**Your task**
No pictures, nothing altered: return the data below.

Top of Raw data

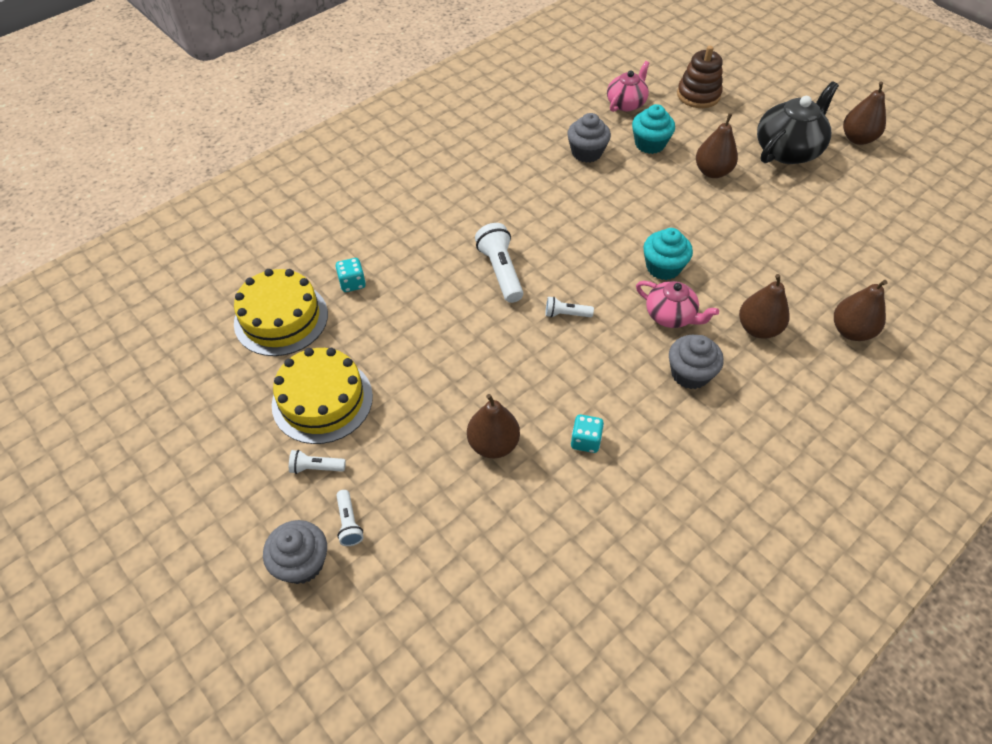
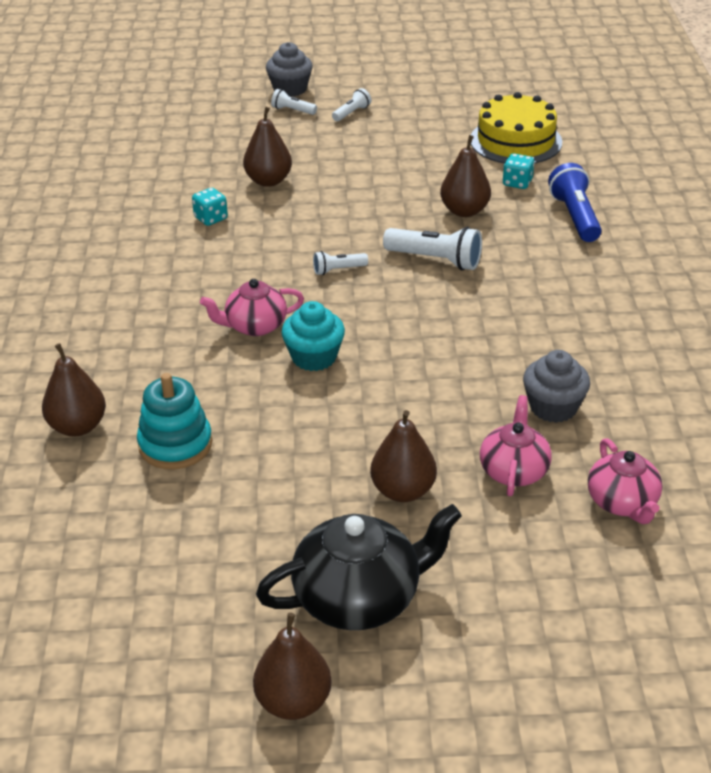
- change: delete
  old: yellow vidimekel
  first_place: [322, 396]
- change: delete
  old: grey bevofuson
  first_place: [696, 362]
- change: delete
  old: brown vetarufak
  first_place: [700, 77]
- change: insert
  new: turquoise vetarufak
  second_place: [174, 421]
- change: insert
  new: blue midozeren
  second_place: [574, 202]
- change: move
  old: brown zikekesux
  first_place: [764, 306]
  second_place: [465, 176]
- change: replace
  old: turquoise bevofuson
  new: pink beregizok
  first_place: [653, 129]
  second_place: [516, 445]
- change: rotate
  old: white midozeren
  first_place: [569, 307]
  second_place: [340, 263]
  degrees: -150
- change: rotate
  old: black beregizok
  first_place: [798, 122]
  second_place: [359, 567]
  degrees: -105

Bottom of Raw data

**Task output**
- change: delete
  old: yellow vidimekel
  first_place: [322, 396]
- change: delete
  old: grey bevofuson
  first_place: [696, 362]
- change: delete
  old: brown vetarufak
  first_place: [700, 77]
- change: insert
  new: turquoise vetarufak
  second_place: [174, 421]
- change: insert
  new: blue midozeren
  second_place: [574, 202]
- change: move
  old: brown zikekesux
  first_place: [764, 306]
  second_place: [465, 176]
- change: replace
  old: turquoise bevofuson
  new: pink beregizok
  first_place: [653, 129]
  second_place: [516, 445]
- change: rotate
  old: white midozeren
  first_place: [569, 307]
  second_place: [340, 263]
  degrees: -150
- change: rotate
  old: black beregizok
  first_place: [798, 122]
  second_place: [359, 567]
  degrees: -105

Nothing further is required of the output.